**Task brief**
Pictures aside, output each record exactly.

-- Recorded data follows --

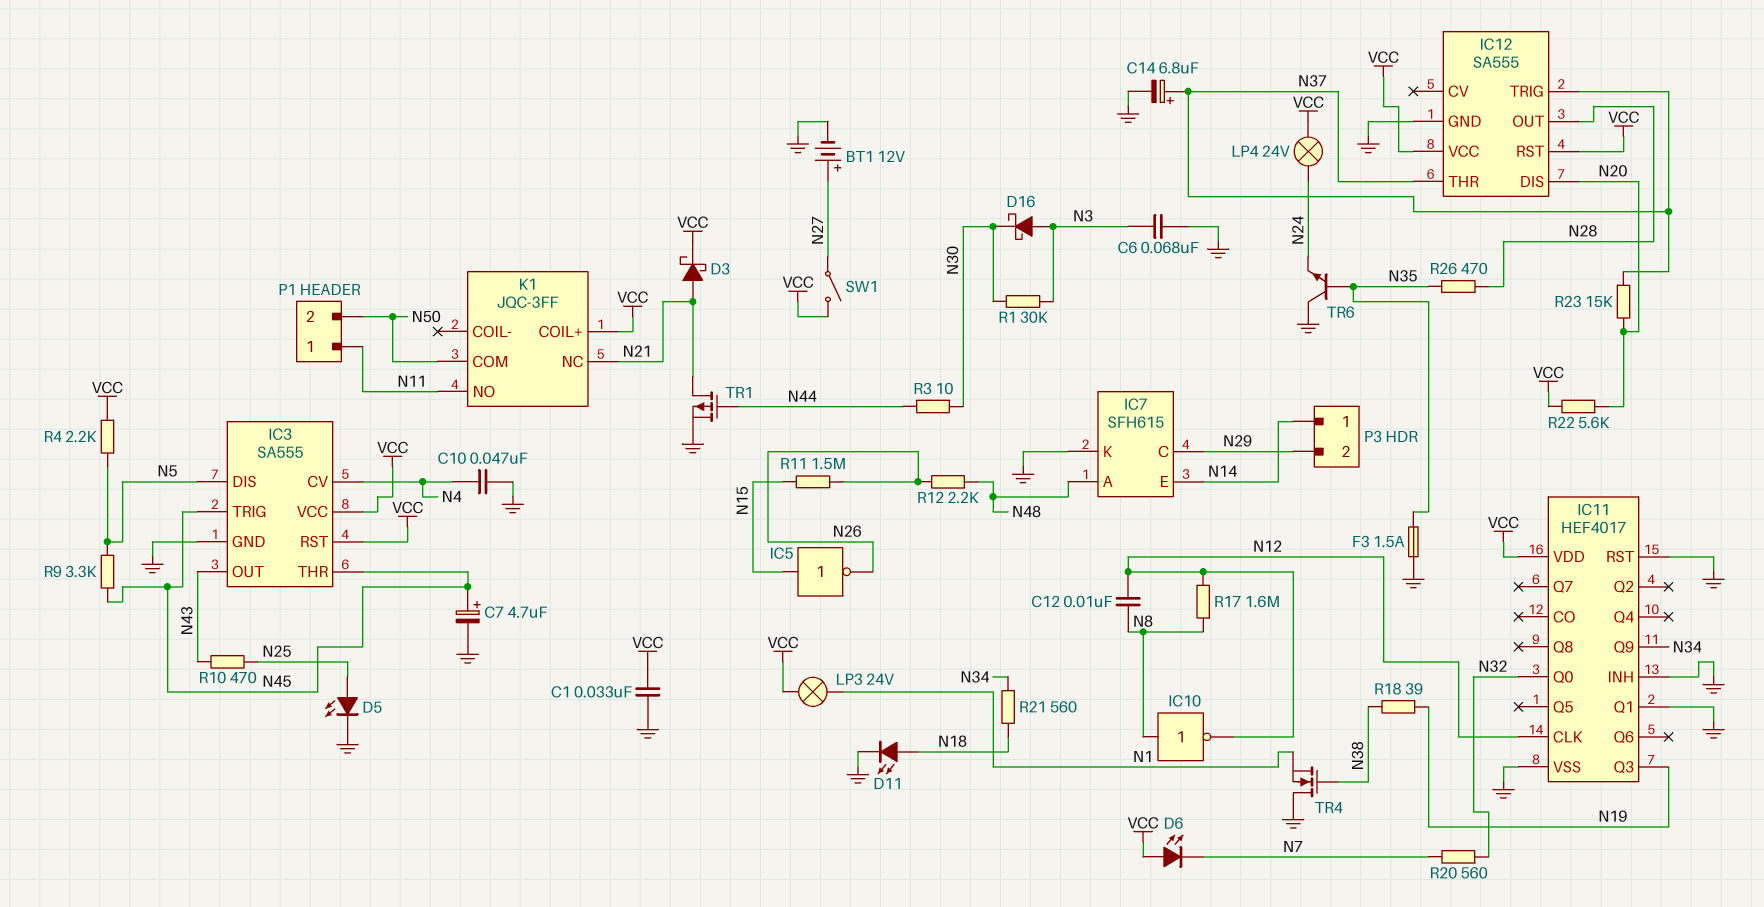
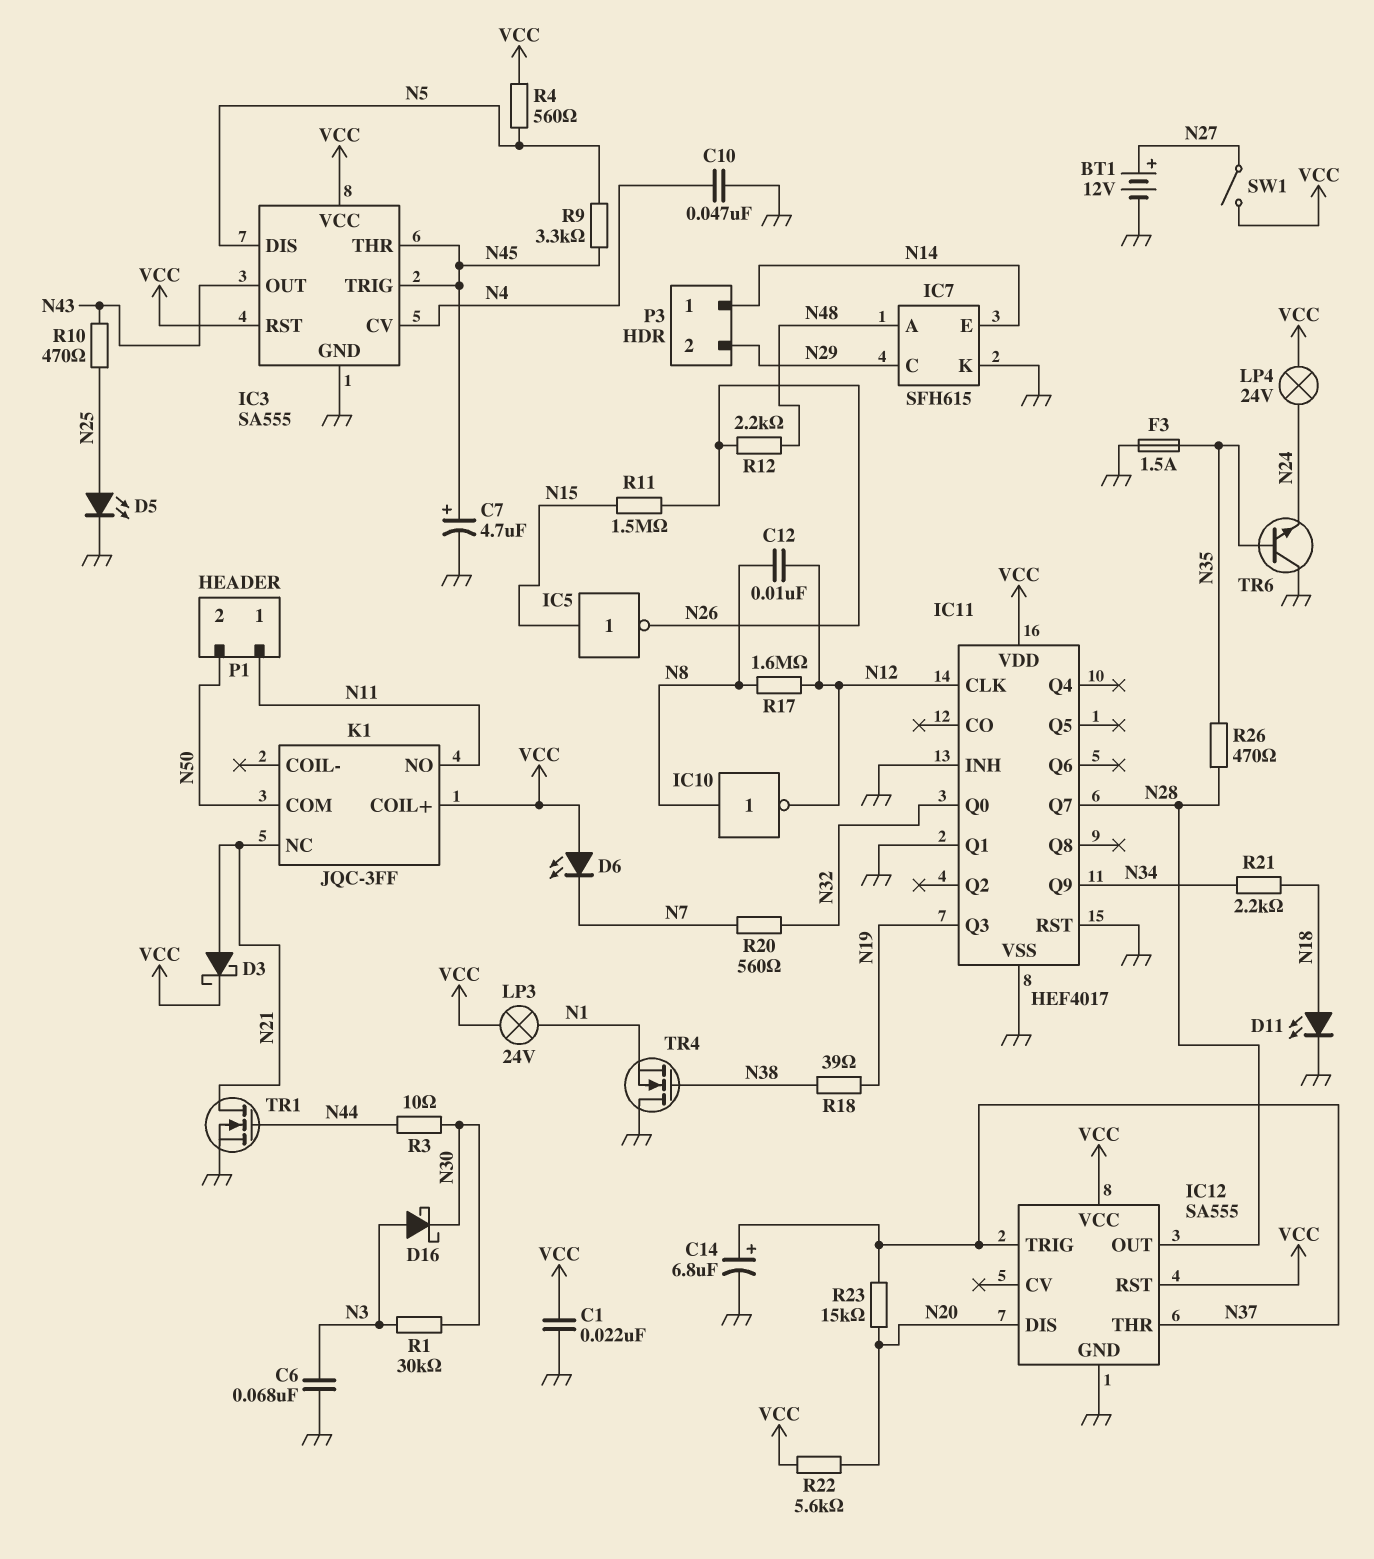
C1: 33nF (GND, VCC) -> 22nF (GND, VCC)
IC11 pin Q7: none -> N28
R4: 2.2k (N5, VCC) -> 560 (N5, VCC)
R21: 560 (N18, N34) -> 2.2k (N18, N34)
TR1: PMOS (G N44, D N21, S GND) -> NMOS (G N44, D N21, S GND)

-- Recorded data concluded --

**Response to this exercise**
C1: 33nF (GND, VCC) -> 22nF (GND, VCC)
IC11 pin Q7: none -> N28
R4: 2.2k (N5, VCC) -> 560 (N5, VCC)
R21: 560 (N18, N34) -> 2.2k (N18, N34)
TR1: PMOS (G N44, D N21, S GND) -> NMOS (G N44, D N21, S GND)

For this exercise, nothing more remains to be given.